---------- Material for this exercise

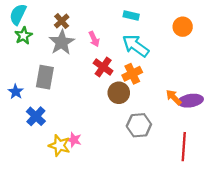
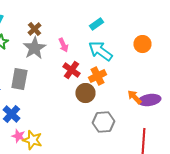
cyan rectangle: (131, 15) -> (96, 24), turned -48
orange circle: (183, 27) -> (142, 44), moved
pink star: (74, 140) -> (18, 136), moved

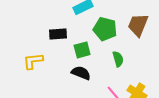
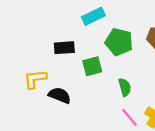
green semicircle: (118, 59) -> (125, 87), moved
black semicircle: (81, 73) -> (60, 95), moved

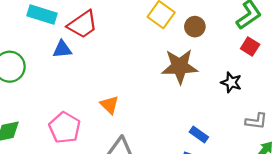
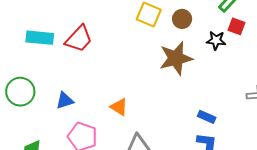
blue triangle: (62, 49) -> (65, 101), moved
black star: (231, 82) -> (216, 40), moved

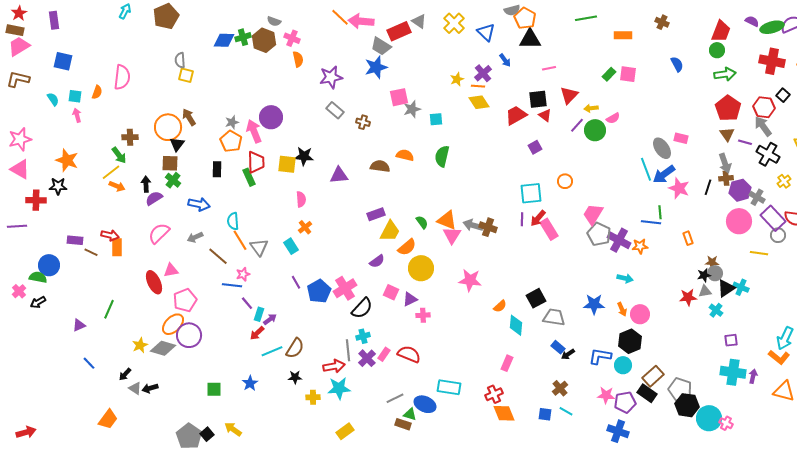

--------------------

Work required: An exact copy is needed of the lines running from the one with "green semicircle: (118, 59)" through the end of the data above, and of those lines only, without pictures.

Output of the task:
green semicircle: (118, 59) -> (125, 87), moved
black semicircle: (81, 73) -> (60, 95), moved

blue triangle: (62, 49) -> (65, 101), moved
black star: (231, 82) -> (216, 40), moved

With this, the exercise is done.